[Dataset entries]
--------------------------------

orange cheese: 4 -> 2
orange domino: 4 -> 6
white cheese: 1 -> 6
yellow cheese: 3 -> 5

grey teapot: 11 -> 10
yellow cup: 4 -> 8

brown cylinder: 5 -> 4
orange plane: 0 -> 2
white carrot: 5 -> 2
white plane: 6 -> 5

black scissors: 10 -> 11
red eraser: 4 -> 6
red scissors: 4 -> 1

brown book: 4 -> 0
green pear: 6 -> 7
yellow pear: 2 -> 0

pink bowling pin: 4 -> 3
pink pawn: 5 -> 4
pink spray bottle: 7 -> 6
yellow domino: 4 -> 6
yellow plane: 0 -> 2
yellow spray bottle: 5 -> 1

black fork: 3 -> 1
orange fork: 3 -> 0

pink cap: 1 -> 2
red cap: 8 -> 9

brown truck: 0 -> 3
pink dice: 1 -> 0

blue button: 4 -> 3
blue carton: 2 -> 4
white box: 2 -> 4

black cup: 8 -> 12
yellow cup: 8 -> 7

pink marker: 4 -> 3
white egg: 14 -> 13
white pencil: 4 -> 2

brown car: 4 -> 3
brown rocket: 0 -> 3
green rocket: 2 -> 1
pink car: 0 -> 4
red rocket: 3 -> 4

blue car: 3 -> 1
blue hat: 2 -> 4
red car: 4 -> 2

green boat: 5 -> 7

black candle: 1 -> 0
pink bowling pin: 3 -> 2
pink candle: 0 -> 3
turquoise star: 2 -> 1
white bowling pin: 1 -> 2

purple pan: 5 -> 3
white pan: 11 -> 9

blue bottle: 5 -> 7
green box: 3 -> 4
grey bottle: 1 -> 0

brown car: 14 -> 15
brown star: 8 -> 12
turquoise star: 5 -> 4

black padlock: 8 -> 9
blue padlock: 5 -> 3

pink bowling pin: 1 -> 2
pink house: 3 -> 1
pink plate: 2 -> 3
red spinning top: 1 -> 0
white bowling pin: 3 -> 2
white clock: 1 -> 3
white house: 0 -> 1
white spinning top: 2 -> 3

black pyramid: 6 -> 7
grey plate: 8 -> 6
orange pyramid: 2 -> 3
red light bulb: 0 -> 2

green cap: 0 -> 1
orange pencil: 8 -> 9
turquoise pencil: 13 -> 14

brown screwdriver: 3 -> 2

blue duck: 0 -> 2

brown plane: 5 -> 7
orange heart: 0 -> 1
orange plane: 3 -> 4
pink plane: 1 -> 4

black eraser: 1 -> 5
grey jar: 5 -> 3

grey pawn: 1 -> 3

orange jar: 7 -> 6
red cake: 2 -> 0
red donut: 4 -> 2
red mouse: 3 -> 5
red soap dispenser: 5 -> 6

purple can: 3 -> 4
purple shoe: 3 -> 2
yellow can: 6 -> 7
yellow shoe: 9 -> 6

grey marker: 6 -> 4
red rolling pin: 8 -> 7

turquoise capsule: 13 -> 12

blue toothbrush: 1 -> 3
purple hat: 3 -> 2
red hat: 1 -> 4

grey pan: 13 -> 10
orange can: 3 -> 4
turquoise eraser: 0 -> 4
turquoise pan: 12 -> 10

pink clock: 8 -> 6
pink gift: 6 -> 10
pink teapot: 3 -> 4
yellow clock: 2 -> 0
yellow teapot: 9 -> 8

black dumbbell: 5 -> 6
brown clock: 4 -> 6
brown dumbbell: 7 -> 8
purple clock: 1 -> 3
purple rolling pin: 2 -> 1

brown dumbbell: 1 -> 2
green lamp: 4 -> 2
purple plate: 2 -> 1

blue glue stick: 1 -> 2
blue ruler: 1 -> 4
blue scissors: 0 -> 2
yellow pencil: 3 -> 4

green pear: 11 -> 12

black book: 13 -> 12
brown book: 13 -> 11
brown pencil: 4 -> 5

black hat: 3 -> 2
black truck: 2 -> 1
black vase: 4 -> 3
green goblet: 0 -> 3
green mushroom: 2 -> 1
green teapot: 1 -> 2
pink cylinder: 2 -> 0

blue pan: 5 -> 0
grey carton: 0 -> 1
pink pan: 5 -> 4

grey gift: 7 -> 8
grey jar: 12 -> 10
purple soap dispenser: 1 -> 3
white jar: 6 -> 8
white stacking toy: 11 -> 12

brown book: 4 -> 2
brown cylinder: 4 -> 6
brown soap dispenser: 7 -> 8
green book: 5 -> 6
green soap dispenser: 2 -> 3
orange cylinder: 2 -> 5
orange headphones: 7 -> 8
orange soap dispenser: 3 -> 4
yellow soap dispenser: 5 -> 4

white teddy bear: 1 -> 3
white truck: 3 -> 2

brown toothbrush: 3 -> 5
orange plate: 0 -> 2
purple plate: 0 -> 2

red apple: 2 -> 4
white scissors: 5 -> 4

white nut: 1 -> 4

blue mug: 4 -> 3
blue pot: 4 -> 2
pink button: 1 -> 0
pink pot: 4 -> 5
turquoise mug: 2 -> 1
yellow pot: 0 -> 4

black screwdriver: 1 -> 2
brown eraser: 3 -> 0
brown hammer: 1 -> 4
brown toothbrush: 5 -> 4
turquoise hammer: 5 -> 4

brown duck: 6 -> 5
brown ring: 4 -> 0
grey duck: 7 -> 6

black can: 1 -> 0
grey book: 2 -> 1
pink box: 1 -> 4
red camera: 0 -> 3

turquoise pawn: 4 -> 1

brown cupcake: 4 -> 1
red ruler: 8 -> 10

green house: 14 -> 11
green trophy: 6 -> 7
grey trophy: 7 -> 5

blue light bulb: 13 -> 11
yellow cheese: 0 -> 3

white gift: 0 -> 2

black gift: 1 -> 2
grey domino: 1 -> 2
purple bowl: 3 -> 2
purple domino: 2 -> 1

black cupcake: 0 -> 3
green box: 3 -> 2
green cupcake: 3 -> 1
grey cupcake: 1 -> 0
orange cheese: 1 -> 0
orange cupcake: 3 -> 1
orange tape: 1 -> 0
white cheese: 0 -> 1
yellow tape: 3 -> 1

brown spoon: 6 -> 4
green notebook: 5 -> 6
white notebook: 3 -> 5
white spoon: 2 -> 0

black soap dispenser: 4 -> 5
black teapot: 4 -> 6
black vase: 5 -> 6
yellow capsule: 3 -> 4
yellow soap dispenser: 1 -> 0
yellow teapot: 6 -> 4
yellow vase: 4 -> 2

--------------------------------

### DIRECTIONS:
From the records above, give again exactly the lines running from the line with "brown book: 4 -> 0" to the line with "white bowling pin: 3 -> 2", inclusive.

### EXERCISE ANSWER:
brown book: 4 -> 0
green pear: 6 -> 7
yellow pear: 2 -> 0

pink bowling pin: 4 -> 3
pink pawn: 5 -> 4
pink spray bottle: 7 -> 6
yellow domino: 4 -> 6
yellow plane: 0 -> 2
yellow spray bottle: 5 -> 1

black fork: 3 -> 1
orange fork: 3 -> 0

pink cap: 1 -> 2
red cap: 8 -> 9

brown truck: 0 -> 3
pink dice: 1 -> 0

blue button: 4 -> 3
blue carton: 2 -> 4
white box: 2 -> 4

black cup: 8 -> 12
yellow cup: 8 -> 7

pink marker: 4 -> 3
white egg: 14 -> 13
white pencil: 4 -> 2

brown car: 4 -> 3
brown rocket: 0 -> 3
green rocket: 2 -> 1
pink car: 0 -> 4
red rocket: 3 -> 4

blue car: 3 -> 1
blue hat: 2 -> 4
red car: 4 -> 2

green boat: 5 -> 7

black candle: 1 -> 0
pink bowling pin: 3 -> 2
pink candle: 0 -> 3
turquoise star: 2 -> 1
white bowling pin: 1 -> 2

purple pan: 5 -> 3
white pan: 11 -> 9

blue bottle: 5 -> 7
green box: 3 -> 4
grey bottle: 1 -> 0

brown car: 14 -> 15
brown star: 8 -> 12
turquoise star: 5 -> 4

black padlock: 8 -> 9
blue padlock: 5 -> 3

pink bowling pin: 1 -> 2
pink house: 3 -> 1
pink plate: 2 -> 3
red spinning top: 1 -> 0
white bowling pin: 3 -> 2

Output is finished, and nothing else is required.